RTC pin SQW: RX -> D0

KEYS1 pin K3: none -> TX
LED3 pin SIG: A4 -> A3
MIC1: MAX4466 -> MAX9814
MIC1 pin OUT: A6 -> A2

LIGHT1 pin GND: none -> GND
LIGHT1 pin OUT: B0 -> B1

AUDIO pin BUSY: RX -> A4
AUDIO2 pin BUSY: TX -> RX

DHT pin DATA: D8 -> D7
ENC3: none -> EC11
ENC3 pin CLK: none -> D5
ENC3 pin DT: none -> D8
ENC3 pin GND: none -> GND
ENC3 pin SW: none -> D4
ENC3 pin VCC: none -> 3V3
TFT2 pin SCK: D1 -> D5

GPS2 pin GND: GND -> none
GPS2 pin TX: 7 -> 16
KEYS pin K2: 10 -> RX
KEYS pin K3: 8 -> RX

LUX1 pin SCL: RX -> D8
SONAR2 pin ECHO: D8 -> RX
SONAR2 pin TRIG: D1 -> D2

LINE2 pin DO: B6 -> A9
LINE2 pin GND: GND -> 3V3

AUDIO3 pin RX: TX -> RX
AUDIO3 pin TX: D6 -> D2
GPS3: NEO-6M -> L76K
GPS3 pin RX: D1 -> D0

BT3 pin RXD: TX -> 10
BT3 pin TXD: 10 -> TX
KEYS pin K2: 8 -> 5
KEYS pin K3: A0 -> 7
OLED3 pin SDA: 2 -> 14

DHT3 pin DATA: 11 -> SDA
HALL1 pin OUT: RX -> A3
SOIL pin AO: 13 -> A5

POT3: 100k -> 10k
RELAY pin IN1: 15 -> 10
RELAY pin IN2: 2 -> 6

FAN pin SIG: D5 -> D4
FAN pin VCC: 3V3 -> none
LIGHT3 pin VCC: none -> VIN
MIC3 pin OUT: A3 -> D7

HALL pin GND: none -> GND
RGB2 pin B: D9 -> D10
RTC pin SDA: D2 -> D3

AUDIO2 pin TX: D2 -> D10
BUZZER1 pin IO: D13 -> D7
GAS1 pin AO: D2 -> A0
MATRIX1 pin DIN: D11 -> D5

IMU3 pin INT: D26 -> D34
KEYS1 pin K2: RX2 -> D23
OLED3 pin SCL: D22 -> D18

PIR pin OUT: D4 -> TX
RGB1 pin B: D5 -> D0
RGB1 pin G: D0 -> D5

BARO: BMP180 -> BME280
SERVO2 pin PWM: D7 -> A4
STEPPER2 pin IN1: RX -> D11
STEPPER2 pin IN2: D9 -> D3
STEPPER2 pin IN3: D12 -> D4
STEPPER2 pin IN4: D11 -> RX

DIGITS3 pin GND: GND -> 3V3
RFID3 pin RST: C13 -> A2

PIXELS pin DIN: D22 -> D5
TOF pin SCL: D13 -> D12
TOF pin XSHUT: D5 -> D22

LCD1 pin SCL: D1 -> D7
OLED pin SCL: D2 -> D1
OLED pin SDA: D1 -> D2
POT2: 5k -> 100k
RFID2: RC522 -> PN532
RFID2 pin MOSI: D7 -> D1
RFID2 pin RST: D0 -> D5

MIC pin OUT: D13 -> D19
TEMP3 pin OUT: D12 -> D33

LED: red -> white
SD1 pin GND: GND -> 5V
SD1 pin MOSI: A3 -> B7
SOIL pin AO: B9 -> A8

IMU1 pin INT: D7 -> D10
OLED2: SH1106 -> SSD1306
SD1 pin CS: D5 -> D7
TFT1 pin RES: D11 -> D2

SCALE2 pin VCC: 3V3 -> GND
■ ■ ■ ■ ■ ■ ■
§ Exercise details: Every line above from the line with "BT3 pin TXD: 10 -> TX" to the line with "DIGITS3 pin GND: GND -> 3V3", both included, must be reproduced exactly, and no other line may appear.

§ Exercise solution:
BT3 pin TXD: 10 -> TX
KEYS pin K2: 8 -> 5
KEYS pin K3: A0 -> 7
OLED3 pin SDA: 2 -> 14

DHT3 pin DATA: 11 -> SDA
HALL1 pin OUT: RX -> A3
SOIL pin AO: 13 -> A5

POT3: 100k -> 10k
RELAY pin IN1: 15 -> 10
RELAY pin IN2: 2 -> 6

FAN pin SIG: D5 -> D4
FAN pin VCC: 3V3 -> none
LIGHT3 pin VCC: none -> VIN
MIC3 pin OUT: A3 -> D7

HALL pin GND: none -> GND
RGB2 pin B: D9 -> D10
RTC pin SDA: D2 -> D3

AUDIO2 pin TX: D2 -> D10
BUZZER1 pin IO: D13 -> D7
GAS1 pin AO: D2 -> A0
MATRIX1 pin DIN: D11 -> D5

IMU3 pin INT: D26 -> D34
KEYS1 pin K2: RX2 -> D23
OLED3 pin SCL: D22 -> D18

PIR pin OUT: D4 -> TX
RGB1 pin B: D5 -> D0
RGB1 pin G: D0 -> D5

BARO: BMP180 -> BME280
SERVO2 pin PWM: D7 -> A4
STEPPER2 pin IN1: RX -> D11
STEPPER2 pin IN2: D9 -> D3
STEPPER2 pin IN3: D12 -> D4
STEPPER2 pin IN4: D11 -> RX

DIGITS3 pin GND: GND -> 3V3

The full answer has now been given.